### Study material
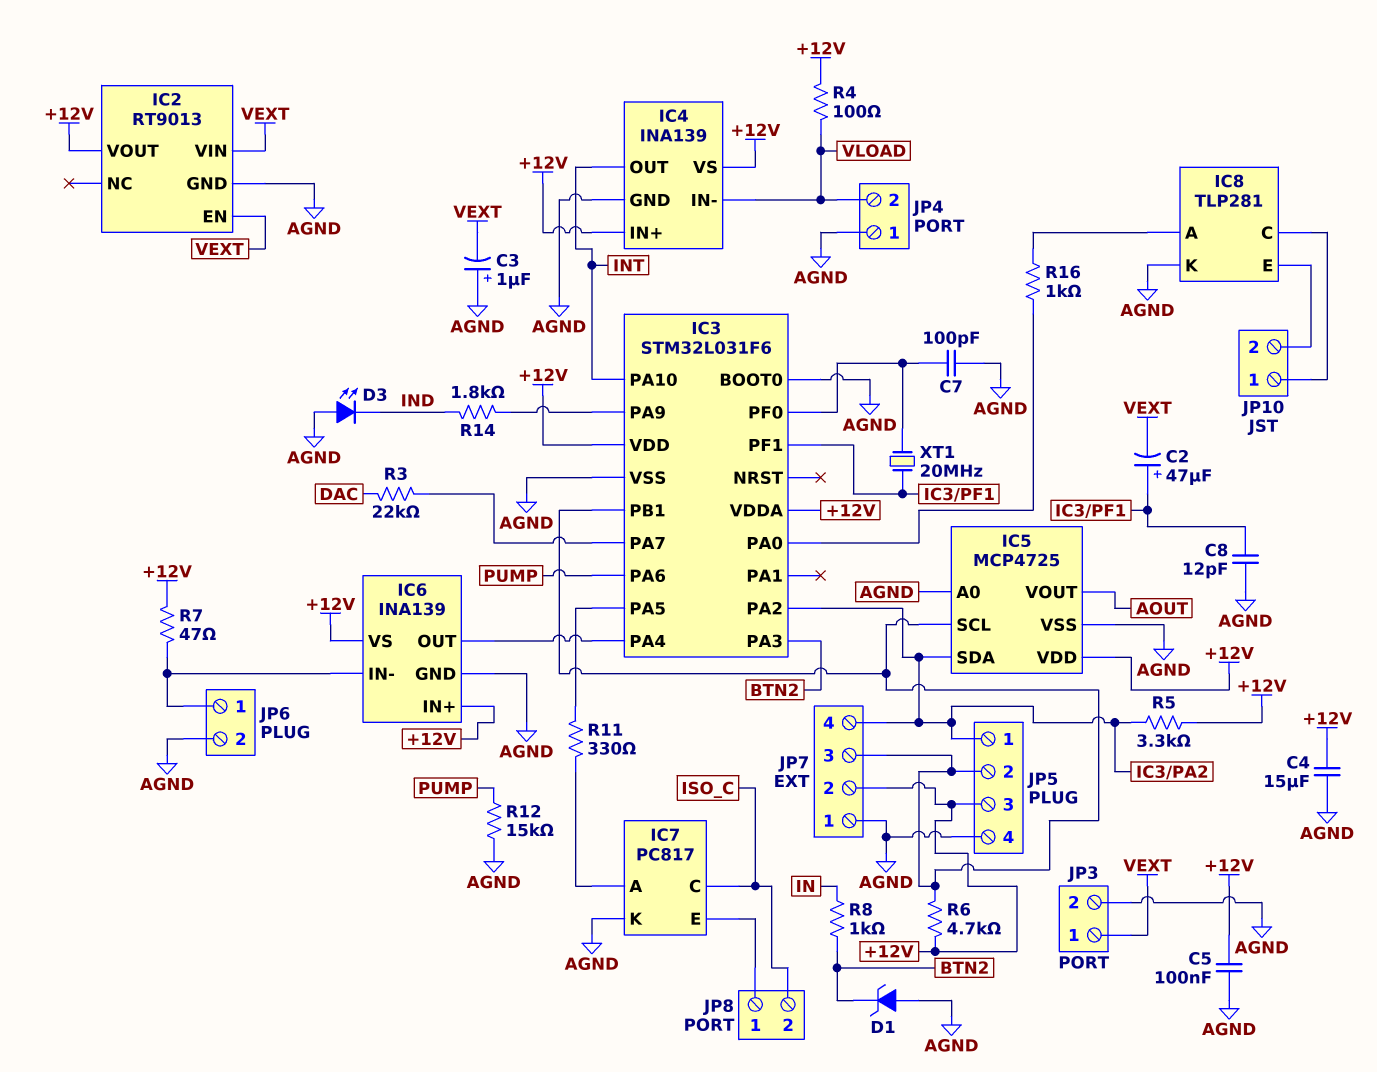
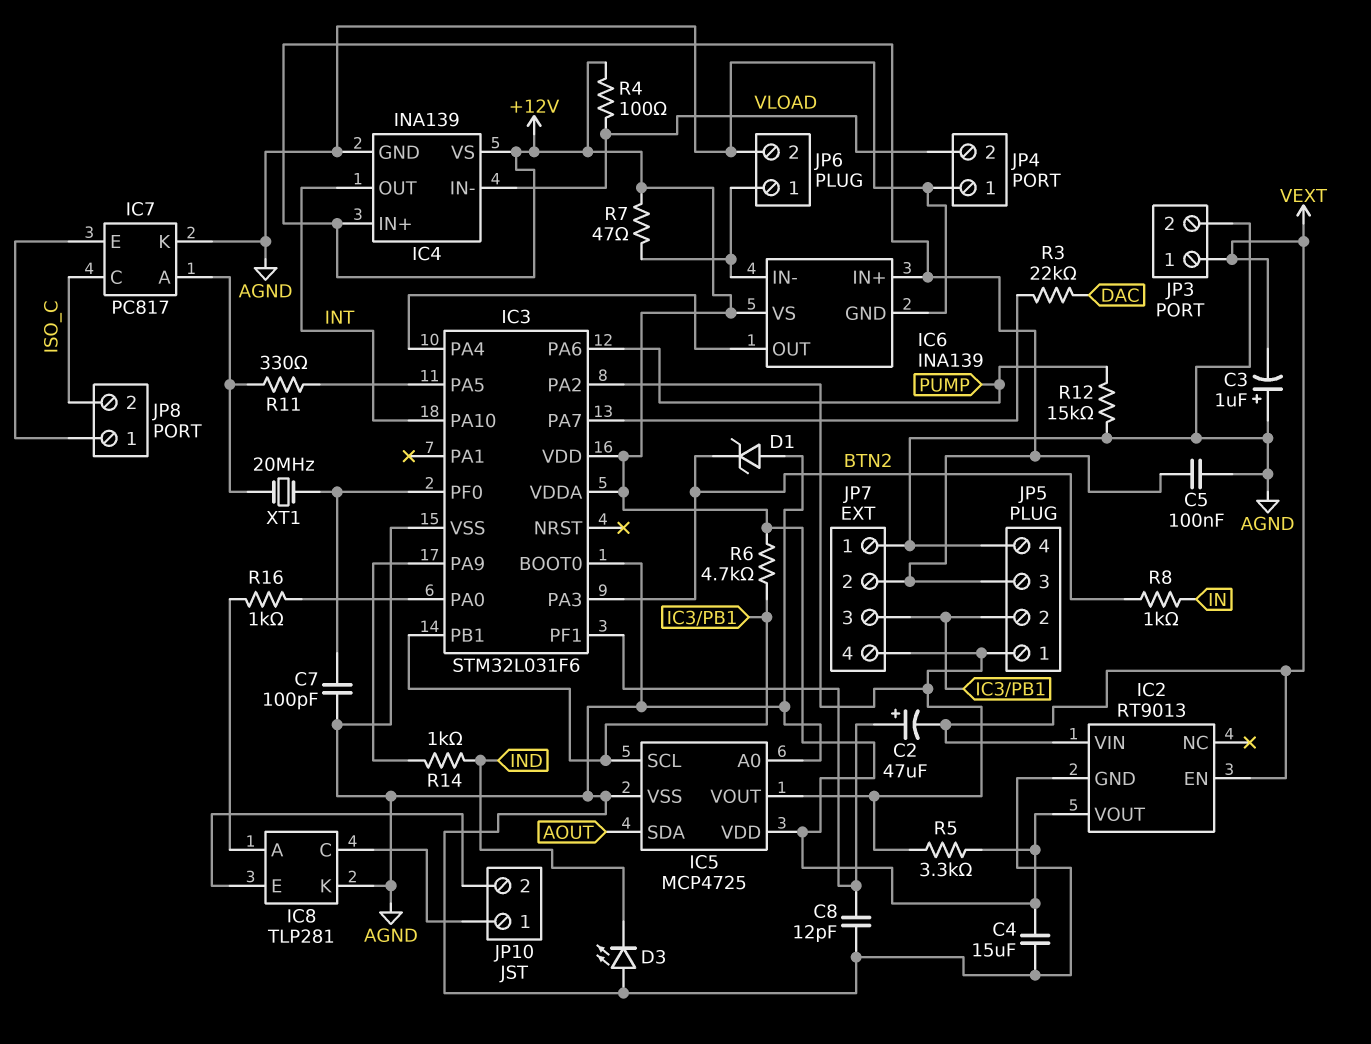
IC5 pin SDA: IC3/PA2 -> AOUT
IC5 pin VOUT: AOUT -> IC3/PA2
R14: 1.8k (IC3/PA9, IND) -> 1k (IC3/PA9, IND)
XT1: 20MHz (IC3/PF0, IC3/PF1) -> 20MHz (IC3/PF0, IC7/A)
...
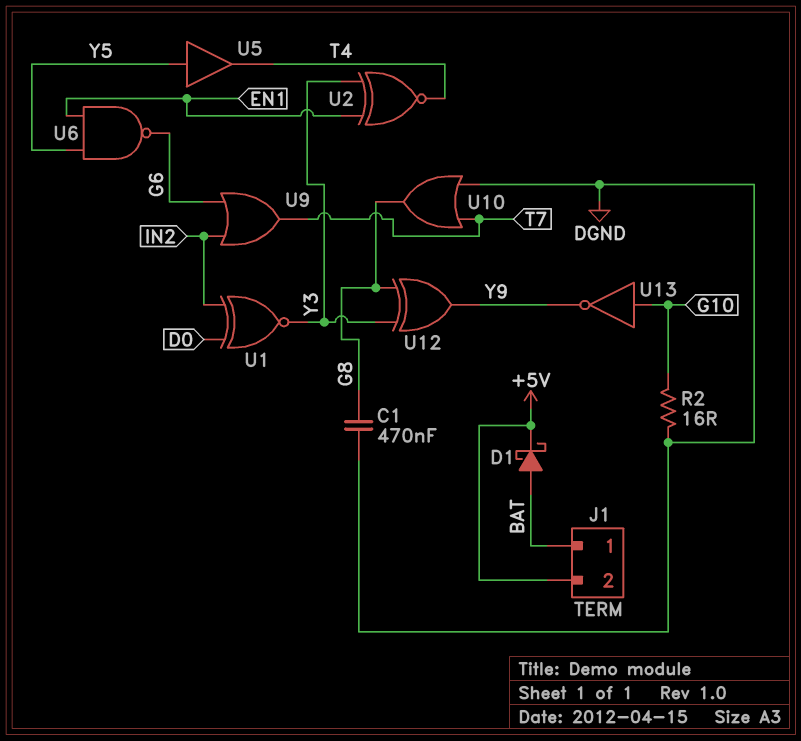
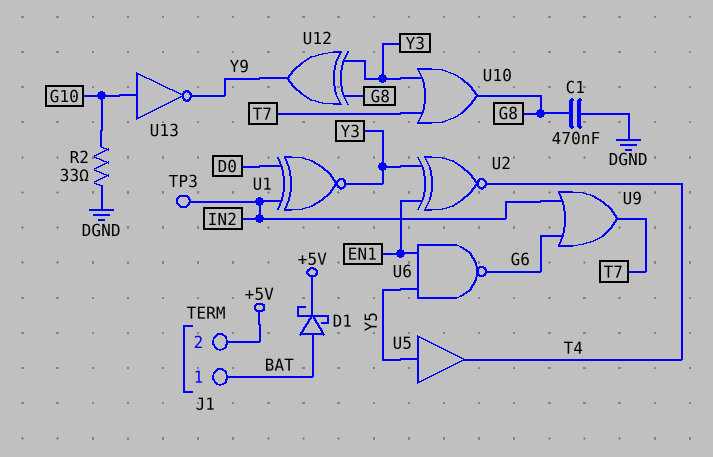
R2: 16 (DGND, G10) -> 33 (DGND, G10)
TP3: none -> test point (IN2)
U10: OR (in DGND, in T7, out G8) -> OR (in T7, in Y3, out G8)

### What to produce
Taking the line with "TP3: none -> test point (IN2)" as the first and the line with "U10: OR (in" as the last, retype that stretch of the data above exactly, with no other lines.

### Output for this task
TP3: none -> test point (IN2)
U10: OR (in DGND, in T7, out G8) -> OR (in T7, in Y3, out G8)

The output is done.